··· INFORMATION SHOWN ···

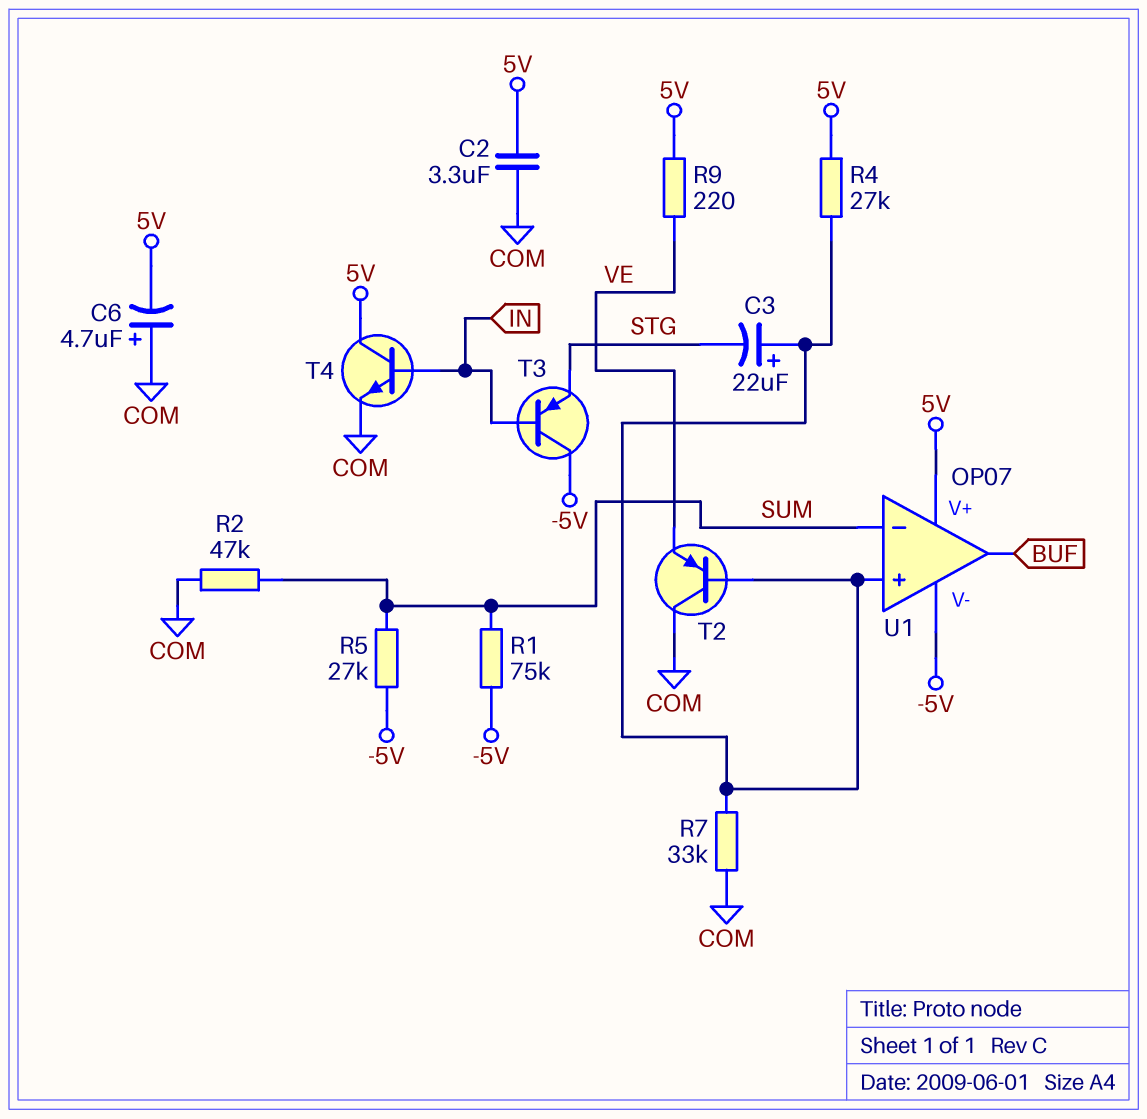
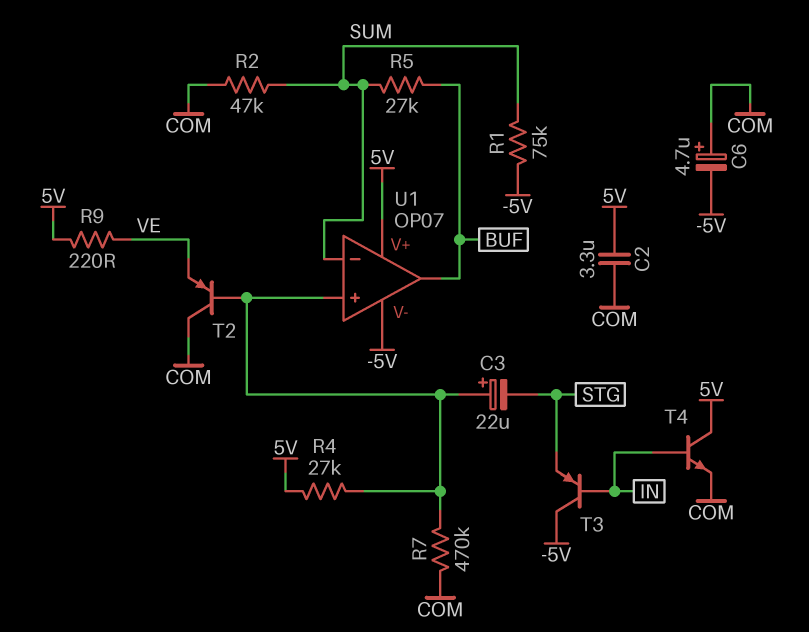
C6: 4.7uF (plus COM, minus 5V) -> 4.7uF (plus COM, minus -5V)
R5: 27k (-5V, SUM) -> 27k (BUF, SUM)
R7: 33k (COM, U1/in+) -> 470k (COM, U1/in+)

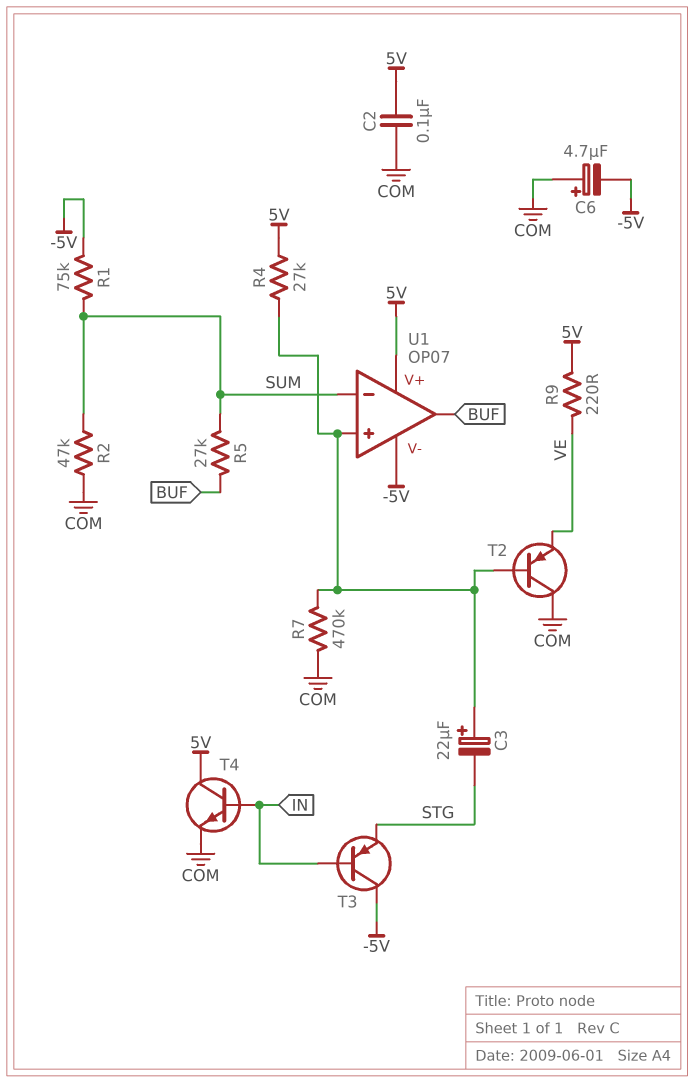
C2: 3.3uF (5V, COM) -> 100nF (5V, COM)

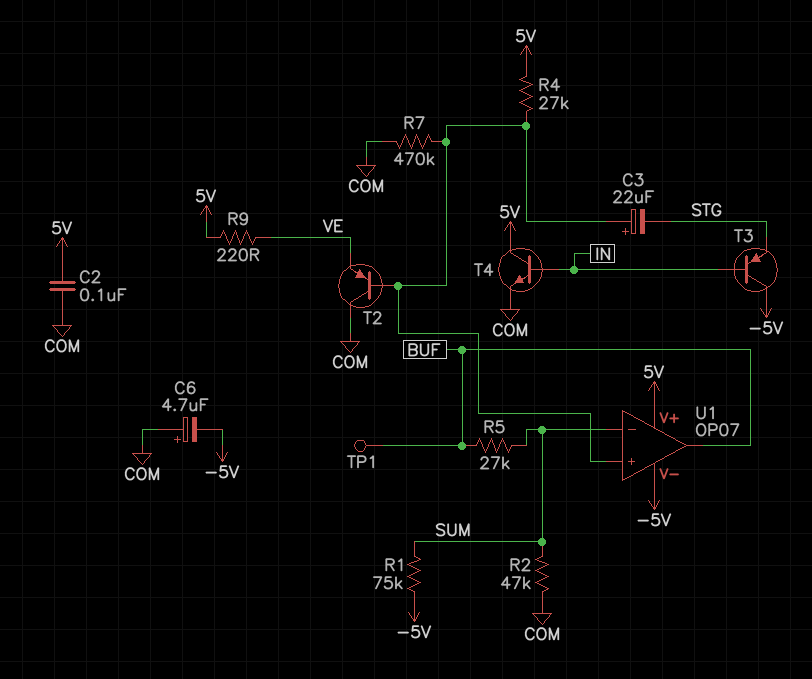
TP1: none -> test point (BUF)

···

> **WHAT IS BEING ASKED**
The answer is every line of the data, exactly as written, with the pictures dropped.

> **ANSWER TO THIS PROBLEM**
C6: 4.7uF (plus COM, minus 5V) -> 4.7uF (plus COM, minus -5V)
R5: 27k (-5V, SUM) -> 27k (BUF, SUM)
R7: 33k (COM, U1/in+) -> 470k (COM, U1/in+)

C2: 3.3uF (5V, COM) -> 100nF (5V, COM)

TP1: none -> test point (BUF)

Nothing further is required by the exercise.